» **Exercise details**
Reproduce word for word, from the entries below, the line with "D3: schottky (A +3V3, K AOUT) -> none", the line with "J102 pin 1: DGND -> n4", and every line between them, and nothing more.

Stored data entries:
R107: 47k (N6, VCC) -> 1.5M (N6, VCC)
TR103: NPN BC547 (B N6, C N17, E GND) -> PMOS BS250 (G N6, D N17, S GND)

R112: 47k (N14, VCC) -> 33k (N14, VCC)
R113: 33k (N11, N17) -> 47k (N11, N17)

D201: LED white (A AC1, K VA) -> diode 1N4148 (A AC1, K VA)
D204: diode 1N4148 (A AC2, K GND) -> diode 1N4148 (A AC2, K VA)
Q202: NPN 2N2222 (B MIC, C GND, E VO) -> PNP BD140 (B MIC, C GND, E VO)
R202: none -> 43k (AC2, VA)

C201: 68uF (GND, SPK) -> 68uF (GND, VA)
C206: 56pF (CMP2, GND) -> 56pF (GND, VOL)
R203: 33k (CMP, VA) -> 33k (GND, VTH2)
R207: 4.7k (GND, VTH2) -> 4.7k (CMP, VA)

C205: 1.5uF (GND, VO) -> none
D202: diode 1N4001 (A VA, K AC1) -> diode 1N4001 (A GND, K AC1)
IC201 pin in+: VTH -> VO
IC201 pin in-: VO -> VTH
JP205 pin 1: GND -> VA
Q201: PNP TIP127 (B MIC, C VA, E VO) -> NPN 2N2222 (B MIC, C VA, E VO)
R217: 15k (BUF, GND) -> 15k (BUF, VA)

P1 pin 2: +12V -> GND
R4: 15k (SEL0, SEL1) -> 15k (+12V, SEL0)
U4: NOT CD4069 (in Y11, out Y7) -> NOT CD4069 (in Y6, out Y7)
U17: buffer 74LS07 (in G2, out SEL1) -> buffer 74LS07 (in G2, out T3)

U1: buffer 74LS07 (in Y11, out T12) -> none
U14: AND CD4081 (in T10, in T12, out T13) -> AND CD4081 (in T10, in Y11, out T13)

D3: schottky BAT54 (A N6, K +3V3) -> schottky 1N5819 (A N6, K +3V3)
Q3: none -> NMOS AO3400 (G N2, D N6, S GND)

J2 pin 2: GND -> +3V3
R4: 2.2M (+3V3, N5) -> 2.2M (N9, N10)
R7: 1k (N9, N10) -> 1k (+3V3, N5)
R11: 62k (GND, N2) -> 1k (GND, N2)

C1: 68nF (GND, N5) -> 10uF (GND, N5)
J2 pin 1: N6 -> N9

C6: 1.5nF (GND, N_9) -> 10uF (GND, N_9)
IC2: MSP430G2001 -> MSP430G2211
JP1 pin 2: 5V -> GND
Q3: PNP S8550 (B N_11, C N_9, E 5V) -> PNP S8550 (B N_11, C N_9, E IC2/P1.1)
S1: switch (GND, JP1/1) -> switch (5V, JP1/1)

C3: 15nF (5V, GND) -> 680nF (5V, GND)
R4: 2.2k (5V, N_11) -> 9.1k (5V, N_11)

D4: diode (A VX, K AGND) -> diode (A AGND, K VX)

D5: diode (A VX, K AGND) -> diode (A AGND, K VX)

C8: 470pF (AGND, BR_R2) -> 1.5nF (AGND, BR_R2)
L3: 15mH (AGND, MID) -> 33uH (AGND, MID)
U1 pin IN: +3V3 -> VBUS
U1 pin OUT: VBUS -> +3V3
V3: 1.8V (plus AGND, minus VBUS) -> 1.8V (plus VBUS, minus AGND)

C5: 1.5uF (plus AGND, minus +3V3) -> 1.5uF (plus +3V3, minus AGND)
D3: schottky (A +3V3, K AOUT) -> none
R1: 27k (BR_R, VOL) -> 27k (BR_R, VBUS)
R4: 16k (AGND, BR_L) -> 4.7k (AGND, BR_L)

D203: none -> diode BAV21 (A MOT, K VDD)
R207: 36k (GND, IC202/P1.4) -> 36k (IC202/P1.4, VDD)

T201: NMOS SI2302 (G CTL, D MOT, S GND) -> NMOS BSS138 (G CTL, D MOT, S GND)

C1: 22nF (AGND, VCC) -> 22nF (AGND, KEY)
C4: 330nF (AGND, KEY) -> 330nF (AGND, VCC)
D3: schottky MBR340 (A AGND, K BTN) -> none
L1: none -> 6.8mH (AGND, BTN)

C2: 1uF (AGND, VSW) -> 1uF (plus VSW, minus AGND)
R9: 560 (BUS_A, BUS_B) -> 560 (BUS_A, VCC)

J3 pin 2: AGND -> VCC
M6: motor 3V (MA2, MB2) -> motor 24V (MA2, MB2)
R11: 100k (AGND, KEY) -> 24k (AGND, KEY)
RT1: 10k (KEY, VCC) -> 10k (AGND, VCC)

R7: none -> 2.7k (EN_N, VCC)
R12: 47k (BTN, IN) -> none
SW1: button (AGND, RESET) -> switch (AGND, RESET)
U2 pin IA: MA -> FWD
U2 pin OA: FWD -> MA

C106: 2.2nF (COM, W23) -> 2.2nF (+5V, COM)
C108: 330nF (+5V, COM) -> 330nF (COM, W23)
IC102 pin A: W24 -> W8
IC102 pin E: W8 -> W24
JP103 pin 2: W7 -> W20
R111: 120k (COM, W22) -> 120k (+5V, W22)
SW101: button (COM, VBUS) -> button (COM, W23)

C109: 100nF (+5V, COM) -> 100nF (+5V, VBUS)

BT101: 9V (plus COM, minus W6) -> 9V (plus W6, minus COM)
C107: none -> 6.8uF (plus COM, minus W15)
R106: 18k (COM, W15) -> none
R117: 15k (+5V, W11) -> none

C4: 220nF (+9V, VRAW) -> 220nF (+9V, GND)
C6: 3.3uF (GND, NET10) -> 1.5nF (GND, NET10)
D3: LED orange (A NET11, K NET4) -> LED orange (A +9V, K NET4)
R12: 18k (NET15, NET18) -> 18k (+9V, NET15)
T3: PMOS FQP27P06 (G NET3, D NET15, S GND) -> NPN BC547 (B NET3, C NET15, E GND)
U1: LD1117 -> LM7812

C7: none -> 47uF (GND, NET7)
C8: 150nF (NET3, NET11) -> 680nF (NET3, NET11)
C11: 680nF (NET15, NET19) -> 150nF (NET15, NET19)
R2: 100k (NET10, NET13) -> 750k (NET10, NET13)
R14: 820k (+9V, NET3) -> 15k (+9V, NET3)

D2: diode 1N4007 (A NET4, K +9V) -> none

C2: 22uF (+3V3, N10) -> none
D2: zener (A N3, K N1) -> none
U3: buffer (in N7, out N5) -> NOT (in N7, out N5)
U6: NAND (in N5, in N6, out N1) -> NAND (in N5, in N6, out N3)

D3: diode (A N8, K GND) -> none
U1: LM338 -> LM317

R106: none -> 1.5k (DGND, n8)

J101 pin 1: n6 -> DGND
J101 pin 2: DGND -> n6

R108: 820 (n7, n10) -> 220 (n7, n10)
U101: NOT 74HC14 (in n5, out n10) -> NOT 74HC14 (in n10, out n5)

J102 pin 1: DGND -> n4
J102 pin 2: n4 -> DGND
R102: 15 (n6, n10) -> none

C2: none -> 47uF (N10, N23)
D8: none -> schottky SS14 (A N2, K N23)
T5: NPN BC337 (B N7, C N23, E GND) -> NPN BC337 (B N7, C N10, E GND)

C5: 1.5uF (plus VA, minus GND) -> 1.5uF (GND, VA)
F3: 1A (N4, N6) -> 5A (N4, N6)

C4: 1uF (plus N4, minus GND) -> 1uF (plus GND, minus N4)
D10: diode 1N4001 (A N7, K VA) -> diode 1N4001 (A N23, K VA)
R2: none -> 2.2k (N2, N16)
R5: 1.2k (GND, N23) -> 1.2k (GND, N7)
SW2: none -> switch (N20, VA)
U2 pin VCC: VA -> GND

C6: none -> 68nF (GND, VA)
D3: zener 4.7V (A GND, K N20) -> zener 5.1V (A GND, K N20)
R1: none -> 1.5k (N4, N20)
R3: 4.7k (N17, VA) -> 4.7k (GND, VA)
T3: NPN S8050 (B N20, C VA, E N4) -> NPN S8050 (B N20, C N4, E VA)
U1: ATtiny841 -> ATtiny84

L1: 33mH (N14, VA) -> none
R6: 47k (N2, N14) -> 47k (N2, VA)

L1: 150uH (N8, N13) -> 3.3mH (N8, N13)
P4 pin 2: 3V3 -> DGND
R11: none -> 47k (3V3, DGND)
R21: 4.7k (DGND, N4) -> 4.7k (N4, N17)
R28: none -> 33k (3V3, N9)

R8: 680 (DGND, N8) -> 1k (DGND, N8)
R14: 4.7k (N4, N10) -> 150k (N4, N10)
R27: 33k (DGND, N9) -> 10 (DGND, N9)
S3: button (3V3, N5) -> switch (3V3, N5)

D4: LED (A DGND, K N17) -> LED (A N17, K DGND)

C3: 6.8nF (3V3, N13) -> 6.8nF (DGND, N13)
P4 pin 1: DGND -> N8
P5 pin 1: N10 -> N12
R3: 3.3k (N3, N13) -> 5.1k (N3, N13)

» **Exercise answer**
D3: schottky (A +3V3, K AOUT) -> none
R1: 27k (BR_R, VOL) -> 27k (BR_R, VBUS)
R4: 16k (AGND, BR_L) -> 4.7k (AGND, BR_L)

D203: none -> diode BAV21 (A MOT, K VDD)
R207: 36k (GND, IC202/P1.4) -> 36k (IC202/P1.4, VDD)

T201: NMOS SI2302 (G CTL, D MOT, S GND) -> NMOS BSS138 (G CTL, D MOT, S GND)

C1: 22nF (AGND, VCC) -> 22nF (AGND, KEY)
C4: 330nF (AGND, KEY) -> 330nF (AGND, VCC)
D3: schottky MBR340 (A AGND, K BTN) -> none
L1: none -> 6.8mH (AGND, BTN)

C2: 1uF (AGND, VSW) -> 1uF (plus VSW, minus AGND)
R9: 560 (BUS_A, BUS_B) -> 560 (BUS_A, VCC)

J3 pin 2: AGND -> VCC
M6: motor 3V (MA2, MB2) -> motor 24V (MA2, MB2)
R11: 100k (AGND, KEY) -> 24k (AGND, KEY)
RT1: 10k (KEY, VCC) -> 10k (AGND, VCC)

R7: none -> 2.7k (EN_N, VCC)
R12: 47k (BTN, IN) -> none
SW1: button (AGND, RESET) -> switch (AGND, RESET)
U2 pin IA: MA -> FWD
U2 pin OA: FWD -> MA

C106: 2.2nF (COM, W23) -> 2.2nF (+5V, COM)
C108: 330nF (+5V, COM) -> 330nF (COM, W23)
IC102 pin A: W24 -> W8
IC102 pin E: W8 -> W24
JP103 pin 2: W7 -> W20
R111: 120k (COM, W22) -> 120k (+5V, W22)
SW101: button (COM, VBUS) -> button (COM, W23)

C109: 100nF (+5V, COM) -> 100nF (+5V, VBUS)

BT101: 9V (plus COM, minus W6) -> 9V (plus W6, minus COM)
C107: none -> 6.8uF (plus COM, minus W15)
R106: 18k (COM, W15) -> none
R117: 15k (+5V, W11) -> none

C4: 220nF (+9V, VRAW) -> 220nF (+9V, GND)
C6: 3.3uF (GND, NET10) -> 1.5nF (GND, NET10)
D3: LED orange (A NET11, K NET4) -> LED orange (A +9V, K NET4)
R12: 18k (NET15, NET18) -> 18k (+9V, NET15)
T3: PMOS FQP27P06 (G NET3, D NET15, S GND) -> NPN BC547 (B NET3, C NET15, E GND)
U1: LD1117 -> LM7812

C7: none -> 47uF (GND, NET7)
C8: 150nF (NET3, NET11) -> 680nF (NET3, NET11)
C11: 680nF (NET15, NET19) -> 150nF (NET15, NET19)
R2: 100k (NET10, NET13) -> 750k (NET10, NET13)
R14: 820k (+9V, NET3) -> 15k (+9V, NET3)

D2: diode 1N4007 (A NET4, K +9V) -> none

C2: 22uF (+3V3, N10) -> none
D2: zener (A N3, K N1) -> none
U3: buffer (in N7, out N5) -> NOT (in N7, out N5)
U6: NAND (in N5, in N6, out N1) -> NAND (in N5, in N6, out N3)

D3: diode (A N8, K GND) -> none
U1: LM338 -> LM317

R106: none -> 1.5k (DGND, n8)

J101 pin 1: n6 -> DGND
J101 pin 2: DGND -> n6

R108: 820 (n7, n10) -> 220 (n7, n10)
U101: NOT 74HC14 (in n5, out n10) -> NOT 74HC14 (in n10, out n5)

J102 pin 1: DGND -> n4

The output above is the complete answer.